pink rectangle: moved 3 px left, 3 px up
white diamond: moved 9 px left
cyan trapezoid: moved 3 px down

==

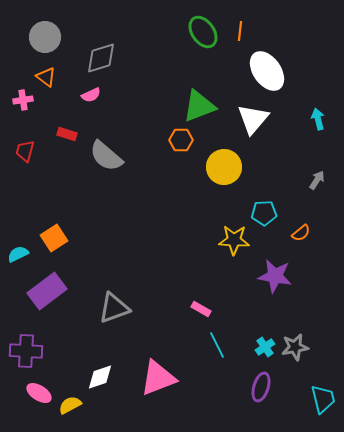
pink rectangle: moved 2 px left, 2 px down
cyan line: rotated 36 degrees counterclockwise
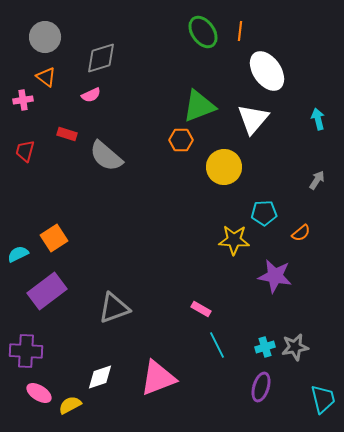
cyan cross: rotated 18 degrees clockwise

--- WHAT THE TASK ASKS ---
Count the rows above that contain the word "degrees". Reply with the number only.

--- THE SOLUTION ---
2